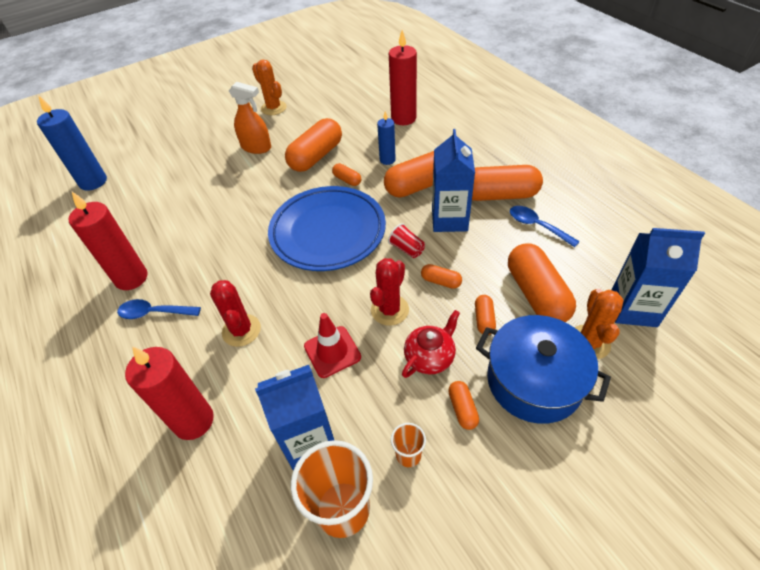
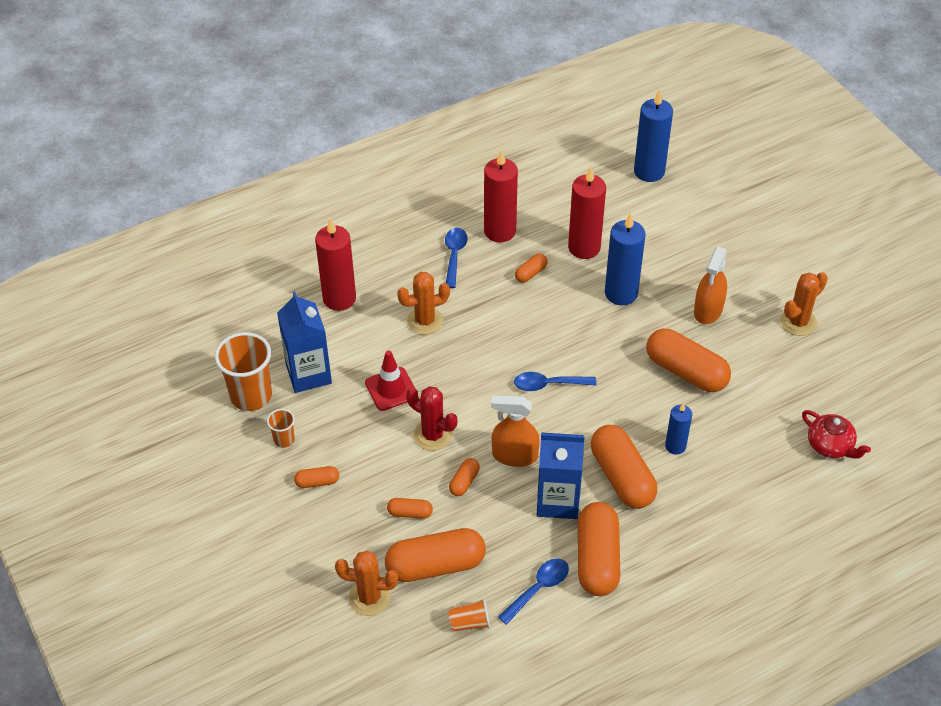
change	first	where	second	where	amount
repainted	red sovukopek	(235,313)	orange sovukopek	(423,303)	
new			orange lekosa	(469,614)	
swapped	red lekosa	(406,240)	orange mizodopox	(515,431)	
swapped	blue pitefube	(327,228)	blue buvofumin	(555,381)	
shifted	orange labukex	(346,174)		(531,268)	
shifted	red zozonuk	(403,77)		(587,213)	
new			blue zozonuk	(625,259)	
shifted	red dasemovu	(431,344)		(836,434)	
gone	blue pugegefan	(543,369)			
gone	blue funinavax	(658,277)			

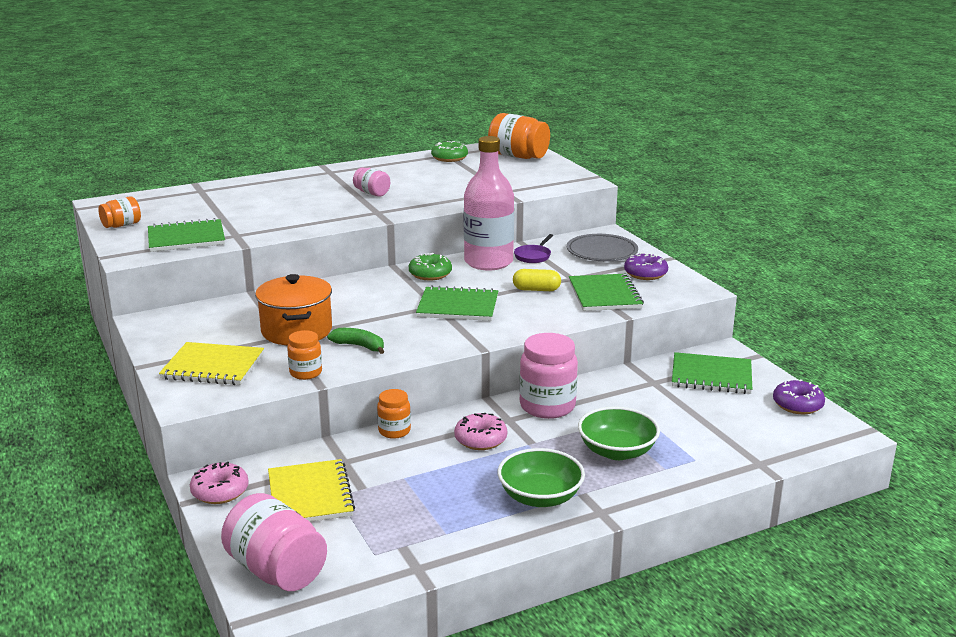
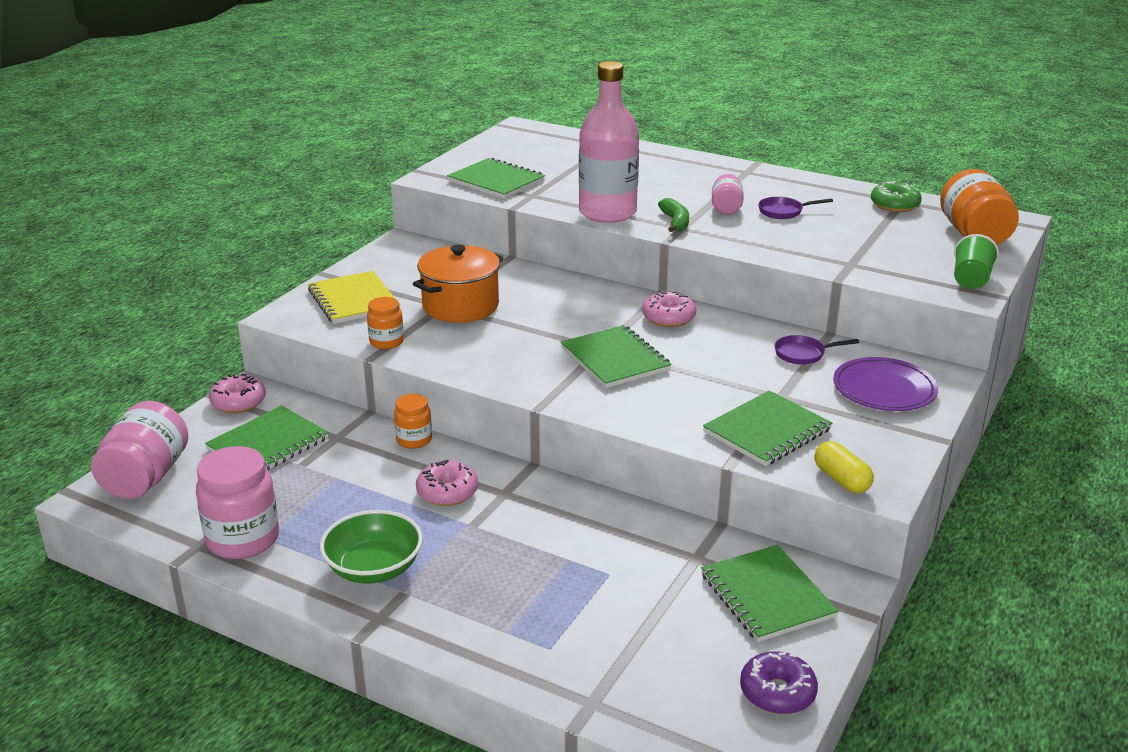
change	first	where	second	where	amount
shifted	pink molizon	(548,376)		(237,502)	
repainted	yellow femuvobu	(311,490)	green femuvobu	(267,438)	
shifted	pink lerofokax	(489,203)		(609,142)	
repainted	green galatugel	(430,266)	pink galatugel	(669,309)	
shifted	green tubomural	(355,341)		(673,215)	
new			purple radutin	(795,208)	
shifted	yellow labukex	(537,280)		(844,467)	
repainted	grey pitefube	(602,247)	purple pitefube	(885,384)	
new			green lekosa	(976,261)	
gone	orange molizon	(119,212)			
gone	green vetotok	(619,433)			
gone	purple galatugel	(646,266)			

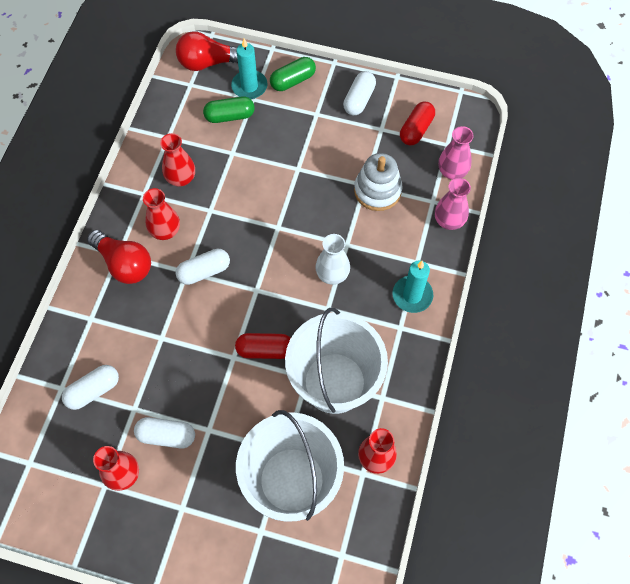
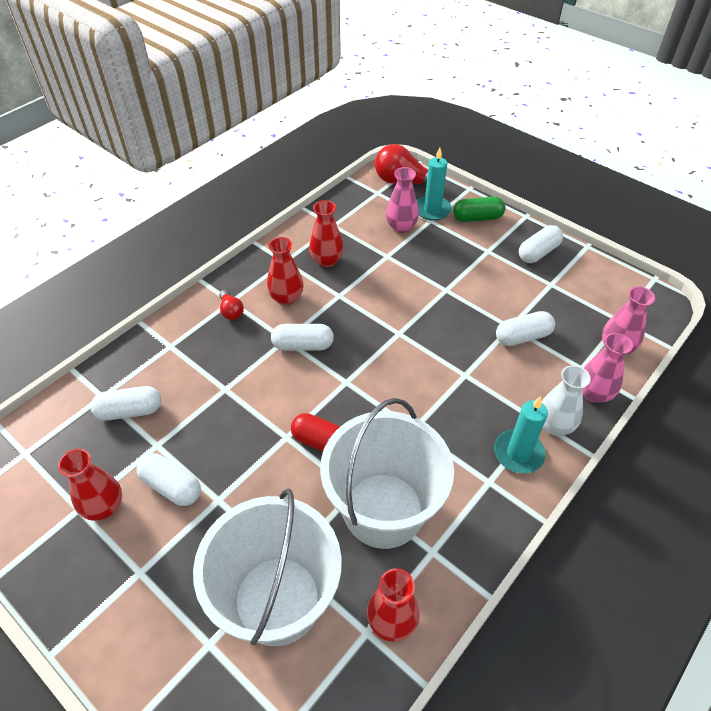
change	first	where	second	where	amount
scaled	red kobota	(119,257)		(231,305)	x0.51
swapped	green labukex	(229,109)	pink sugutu	(402,200)	
swapped	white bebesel	(378,182)	white labukex	(525,328)	
shifted	white sugutu	(333,259)		(566,400)	
gone	red labukex	(417,123)			

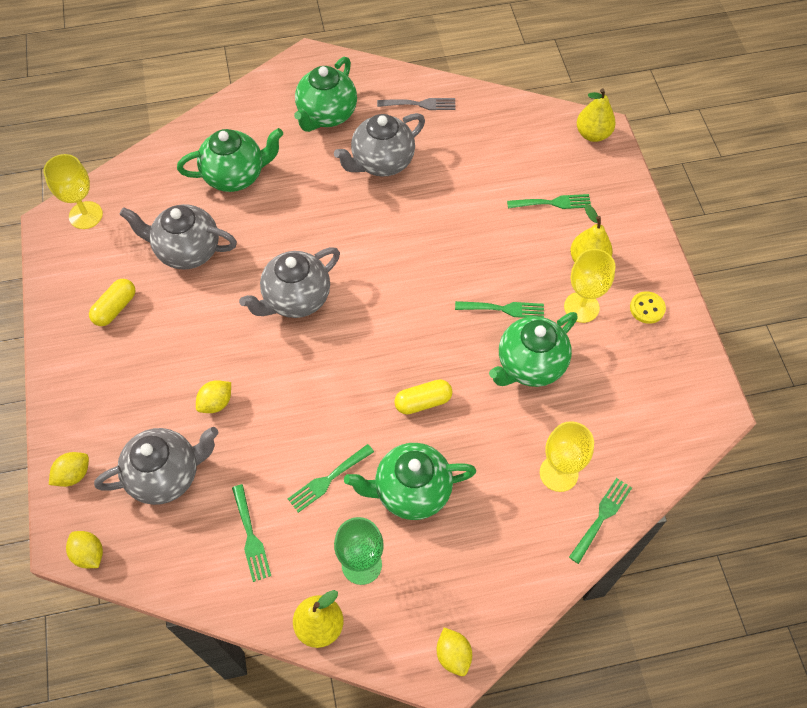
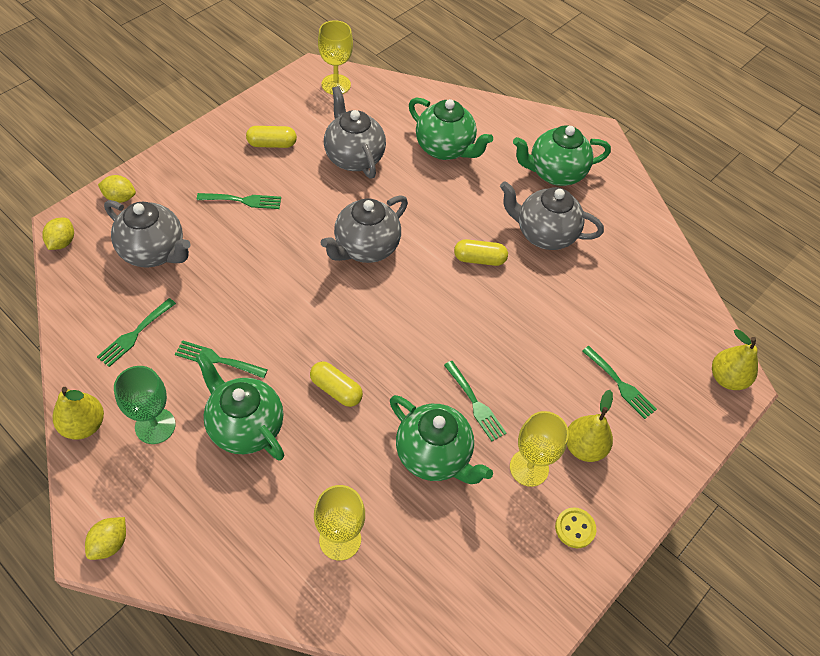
change	first	where	second	where	amount
shifted	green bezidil	(600,521)		(239,201)	
rotated	grey dasemovu	(289,282)		(364,229)	60 degrees counterclockwise
rotated	green dasemovu	(533,349)		(441,439)	150 degrees counterclockwise
new			yellow labukex	(481,252)	
gone	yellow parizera	(213,396)			
gone	grey bezidil	(416,104)			

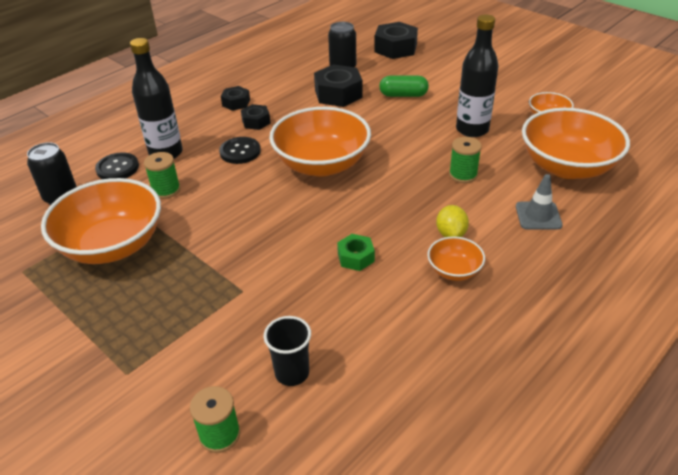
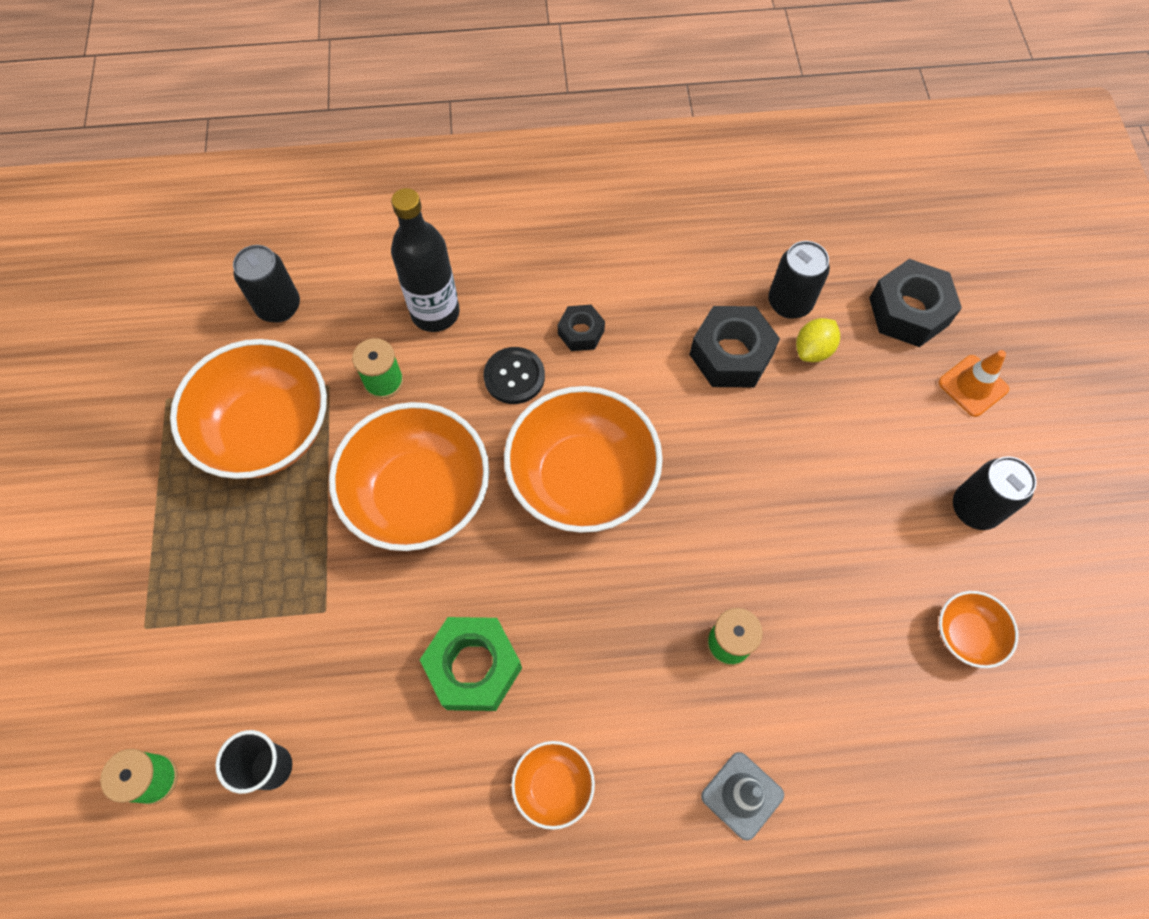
change	first	where	second	where	amount
shifted	orange vetotok	(576,143)		(409,476)	
scaled	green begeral	(356,252)		(471,664)	x1.77
shifted	yellow parizera	(452,221)		(818,340)	
new			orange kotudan	(973,383)	
new			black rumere	(995,493)	
gone	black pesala	(117,165)			
gone	black begeral	(235,98)			
gone	green labukex	(404,86)			
gone	black lerofokax	(477,76)			

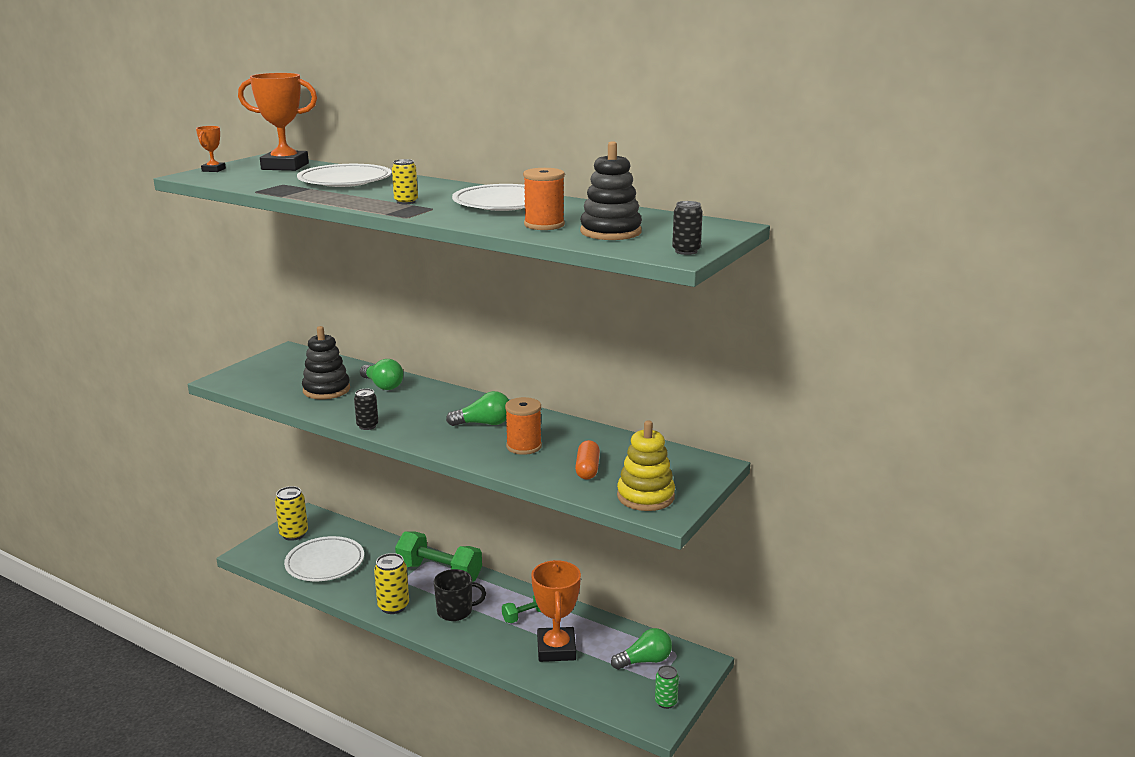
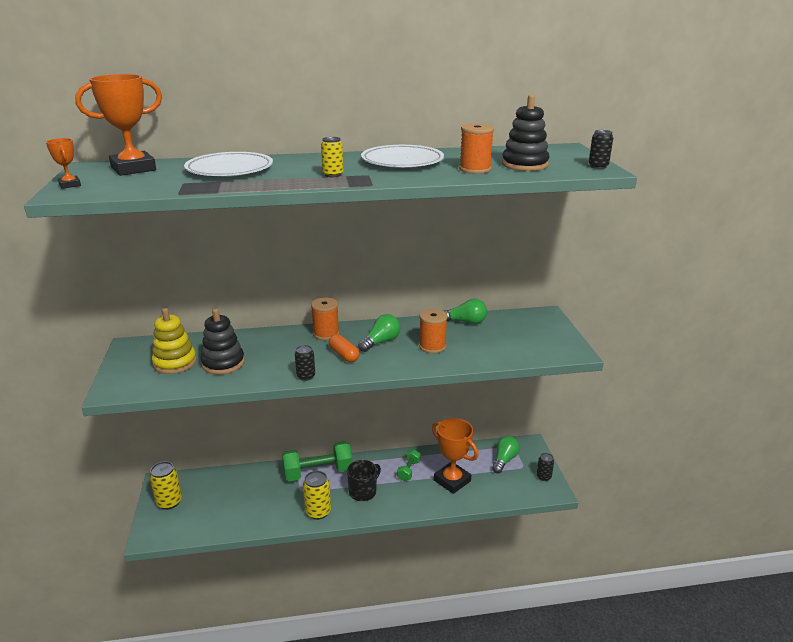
change	first	where	second	where	amount
shifted	yellow bebesel	(646,465)		(174,341)	
new			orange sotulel	(325,318)	
shifted	orange labukex	(587,460)		(344,348)	
shifted	green kobota	(381,374)		(465,311)	
repainted	green rumere	(667,687)	black rumere	(545,467)	
gone	white pitefube	(324,558)			

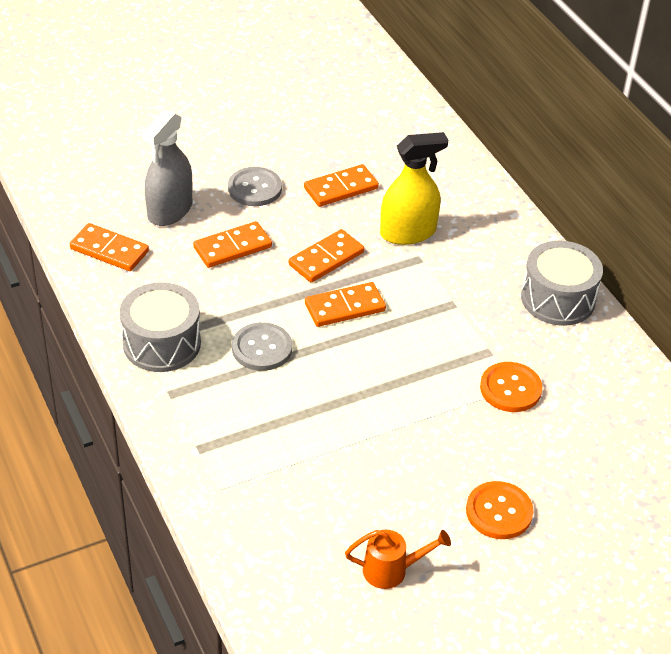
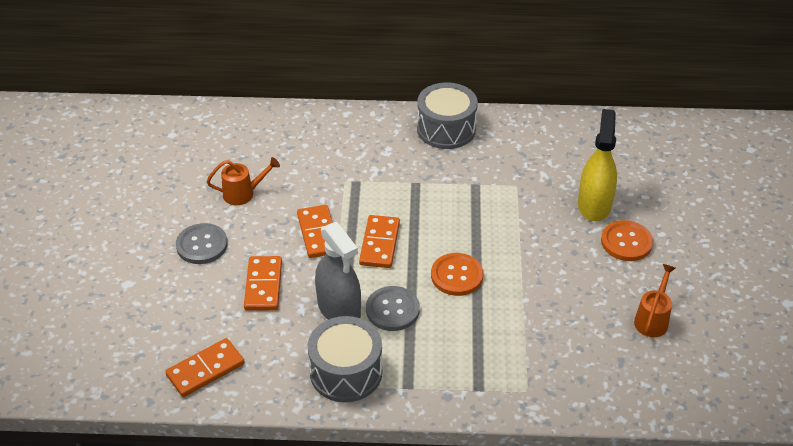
change	first	where	second	where	amount
swapped	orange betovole	(341,185)	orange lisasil	(243,181)	
shifted	grey mizodopox	(167,168)		(338,271)	
shifted	orange pesala	(511,387)		(457,274)	
shifted	yellow mizodopox	(414,188)		(597,165)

**TASK TO CARRY OUT**.
Repeat each line of the records exactly, dropping the pictures.

**SOLUTION TO THE EXERCISE**.
change	first	where	second	where	amount
repainted	red sovukopek	(235,313)	orange sovukopek	(423,303)	
new			orange lekosa	(469,614)	
swapped	red lekosa	(406,240)	orange mizodopox	(515,431)	
swapped	blue pitefube	(327,228)	blue buvofumin	(555,381)	
shifted	orange labukex	(346,174)		(531,268)	
shifted	red zozonuk	(403,77)		(587,213)	
new			blue zozonuk	(625,259)	
shifted	red dasemovu	(431,344)		(836,434)	
gone	blue pugegefan	(543,369)			
gone	blue funinavax	(658,277)			

change	first	where	second	where	amount
shifted	pink molizon	(548,376)		(237,502)	
repainted	yellow femuvobu	(311,490)	green femuvobu	(267,438)	
shifted	pink lerofokax	(489,203)		(609,142)	
repainted	green galatugel	(430,266)	pink galatugel	(669,309)	
shifted	green tubomural	(355,341)		(673,215)	
new			purple radutin	(795,208)	
shifted	yellow labukex	(537,280)		(844,467)	
repainted	grey pitefube	(602,247)	purple pitefube	(885,384)	
new			green lekosa	(976,261)	
gone	orange molizon	(119,212)			
gone	green vetotok	(619,433)			
gone	purple galatugel	(646,266)			

change	first	where	second	where	amount
scaled	red kobota	(119,257)		(231,305)	x0.51
swapped	green labukex	(229,109)	pink sugutu	(402,200)	
swapped	white bebesel	(378,182)	white labukex	(525,328)	
shifted	white sugutu	(333,259)		(566,400)	
gone	red labukex	(417,123)			

change	first	where	second	where	amount
shifted	green bezidil	(600,521)		(239,201)	
rotated	grey dasemovu	(289,282)		(364,229)	60 degrees counterclockwise
rotated	green dasemovu	(533,349)		(441,439)	150 degrees counterclockwise
new			yellow labukex	(481,252)	
gone	yellow parizera	(213,396)			
gone	grey bezidil	(416,104)			

change	first	where	second	where	amount
shifted	orange vetotok	(576,143)		(409,476)	
scaled	green begeral	(356,252)		(471,664)	x1.77
shifted	yellow parizera	(452,221)		(818,340)	
new			orange kotudan	(973,383)	
new			black rumere	(995,493)	
gone	black pesala	(117,165)			
gone	black begeral	(235,98)			
gone	green labukex	(404,86)			
gone	black lerofokax	(477,76)			

change	first	where	second	where	amount
shifted	yellow bebesel	(646,465)		(174,341)	
new			orange sotulel	(325,318)	
shifted	orange labukex	(587,460)		(344,348)	
shifted	green kobota	(381,374)		(465,311)	
repainted	green rumere	(667,687)	black rumere	(545,467)	
gone	white pitefube	(324,558)			

change	first	where	second	where	amount
swapped	orange betovole	(341,185)	orange lisasil	(243,181)	
shifted	grey mizodopox	(167,168)		(338,271)	
shifted	orange pesala	(511,387)		(457,274)	
shifted	yellow mizodopox	(414,188)		(597,165)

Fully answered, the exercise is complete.